**Activity:** Of the entries below, return only those lines from the line with "Pfanne [schwarz] <213, 615>" to the line with "Schraubenzieher [schwarz] <660, 509>", exactly, both included.

------ Data section

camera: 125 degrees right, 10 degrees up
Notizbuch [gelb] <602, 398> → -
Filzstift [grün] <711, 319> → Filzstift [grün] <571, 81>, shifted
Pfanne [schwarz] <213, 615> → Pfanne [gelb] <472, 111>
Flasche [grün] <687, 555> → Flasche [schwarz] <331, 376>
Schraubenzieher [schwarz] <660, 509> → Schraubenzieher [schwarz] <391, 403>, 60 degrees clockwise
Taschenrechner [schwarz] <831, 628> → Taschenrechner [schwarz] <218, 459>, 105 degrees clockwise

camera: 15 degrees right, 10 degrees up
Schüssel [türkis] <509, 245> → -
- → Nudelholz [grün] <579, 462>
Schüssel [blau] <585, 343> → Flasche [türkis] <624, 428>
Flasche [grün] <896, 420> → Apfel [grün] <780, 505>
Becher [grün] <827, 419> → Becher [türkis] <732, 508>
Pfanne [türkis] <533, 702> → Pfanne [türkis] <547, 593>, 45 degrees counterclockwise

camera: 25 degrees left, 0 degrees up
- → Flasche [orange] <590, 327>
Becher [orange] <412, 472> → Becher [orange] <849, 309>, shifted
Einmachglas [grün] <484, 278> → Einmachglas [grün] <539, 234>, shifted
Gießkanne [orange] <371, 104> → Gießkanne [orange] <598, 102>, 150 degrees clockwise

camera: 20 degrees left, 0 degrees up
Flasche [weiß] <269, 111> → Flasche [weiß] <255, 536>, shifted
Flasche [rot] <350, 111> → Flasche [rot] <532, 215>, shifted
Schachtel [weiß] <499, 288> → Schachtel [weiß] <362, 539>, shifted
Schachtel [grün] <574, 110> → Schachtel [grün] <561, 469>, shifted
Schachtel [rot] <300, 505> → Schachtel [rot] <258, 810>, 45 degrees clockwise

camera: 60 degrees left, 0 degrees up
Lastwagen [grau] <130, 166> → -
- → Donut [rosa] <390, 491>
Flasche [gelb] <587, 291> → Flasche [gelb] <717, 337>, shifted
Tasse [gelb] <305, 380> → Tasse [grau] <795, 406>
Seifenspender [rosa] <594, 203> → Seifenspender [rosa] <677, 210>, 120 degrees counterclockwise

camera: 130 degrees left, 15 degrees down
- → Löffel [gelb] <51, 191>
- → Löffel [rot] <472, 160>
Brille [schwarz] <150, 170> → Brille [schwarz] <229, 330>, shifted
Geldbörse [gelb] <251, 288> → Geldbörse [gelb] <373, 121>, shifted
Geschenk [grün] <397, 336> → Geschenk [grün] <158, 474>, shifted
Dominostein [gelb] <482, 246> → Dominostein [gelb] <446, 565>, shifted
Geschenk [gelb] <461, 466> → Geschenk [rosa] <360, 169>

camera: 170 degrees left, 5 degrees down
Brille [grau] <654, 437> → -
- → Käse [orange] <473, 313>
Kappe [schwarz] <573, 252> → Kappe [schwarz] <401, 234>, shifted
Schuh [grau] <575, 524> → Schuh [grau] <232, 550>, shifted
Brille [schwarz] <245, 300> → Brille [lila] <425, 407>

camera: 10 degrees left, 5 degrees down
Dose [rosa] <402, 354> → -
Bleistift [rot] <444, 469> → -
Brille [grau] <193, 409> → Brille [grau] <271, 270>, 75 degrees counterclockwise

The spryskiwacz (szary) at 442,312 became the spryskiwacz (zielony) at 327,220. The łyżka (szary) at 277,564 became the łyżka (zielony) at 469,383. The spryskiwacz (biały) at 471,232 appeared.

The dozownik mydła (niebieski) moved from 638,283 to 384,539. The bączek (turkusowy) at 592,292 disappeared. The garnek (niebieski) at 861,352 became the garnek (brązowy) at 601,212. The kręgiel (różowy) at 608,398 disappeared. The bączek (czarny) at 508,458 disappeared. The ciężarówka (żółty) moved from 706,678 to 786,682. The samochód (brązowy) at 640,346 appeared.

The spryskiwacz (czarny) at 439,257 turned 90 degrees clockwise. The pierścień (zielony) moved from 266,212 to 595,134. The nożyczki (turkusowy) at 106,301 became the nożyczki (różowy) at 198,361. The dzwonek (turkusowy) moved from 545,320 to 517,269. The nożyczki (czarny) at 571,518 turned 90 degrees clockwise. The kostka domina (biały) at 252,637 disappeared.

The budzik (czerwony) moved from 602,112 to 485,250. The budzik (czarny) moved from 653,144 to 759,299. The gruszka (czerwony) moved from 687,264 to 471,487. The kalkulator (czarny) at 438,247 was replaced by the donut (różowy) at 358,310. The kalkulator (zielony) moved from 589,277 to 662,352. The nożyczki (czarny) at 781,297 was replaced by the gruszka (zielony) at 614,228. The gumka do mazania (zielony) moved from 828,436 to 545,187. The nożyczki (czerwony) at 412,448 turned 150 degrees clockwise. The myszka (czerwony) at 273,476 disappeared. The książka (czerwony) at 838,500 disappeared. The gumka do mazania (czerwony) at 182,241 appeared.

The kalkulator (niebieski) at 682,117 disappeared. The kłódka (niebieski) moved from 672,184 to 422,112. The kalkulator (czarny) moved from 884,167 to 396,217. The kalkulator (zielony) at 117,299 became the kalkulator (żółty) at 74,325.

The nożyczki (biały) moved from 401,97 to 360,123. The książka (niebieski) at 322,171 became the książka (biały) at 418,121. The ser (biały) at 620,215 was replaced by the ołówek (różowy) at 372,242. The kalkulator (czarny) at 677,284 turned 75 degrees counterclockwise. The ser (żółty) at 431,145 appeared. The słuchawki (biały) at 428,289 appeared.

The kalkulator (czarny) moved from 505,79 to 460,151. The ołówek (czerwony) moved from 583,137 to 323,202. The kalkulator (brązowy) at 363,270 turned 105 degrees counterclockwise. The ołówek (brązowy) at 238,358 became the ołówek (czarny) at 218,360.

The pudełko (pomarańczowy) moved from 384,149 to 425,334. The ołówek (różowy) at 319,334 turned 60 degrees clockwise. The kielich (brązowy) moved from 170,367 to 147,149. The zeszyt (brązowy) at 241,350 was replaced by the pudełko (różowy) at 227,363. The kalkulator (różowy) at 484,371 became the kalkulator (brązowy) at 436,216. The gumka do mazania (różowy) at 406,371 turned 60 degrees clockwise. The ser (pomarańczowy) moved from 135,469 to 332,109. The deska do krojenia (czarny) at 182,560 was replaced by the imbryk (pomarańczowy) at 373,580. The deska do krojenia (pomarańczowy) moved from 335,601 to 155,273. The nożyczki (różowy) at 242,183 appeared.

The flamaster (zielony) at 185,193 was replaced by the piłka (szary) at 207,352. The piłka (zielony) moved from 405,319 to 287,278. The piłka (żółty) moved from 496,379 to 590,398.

------------

**Output for this exercise:**
Pfanne [schwarz] <213, 615> → Pfanne [gelb] <472, 111>
Flasche [grün] <687, 555> → Flasche [schwarz] <331, 376>
Schraubenzieher [schwarz] <660, 509> → Schraubenzieher [schwarz] <391, 403>, 60 degrees clockwise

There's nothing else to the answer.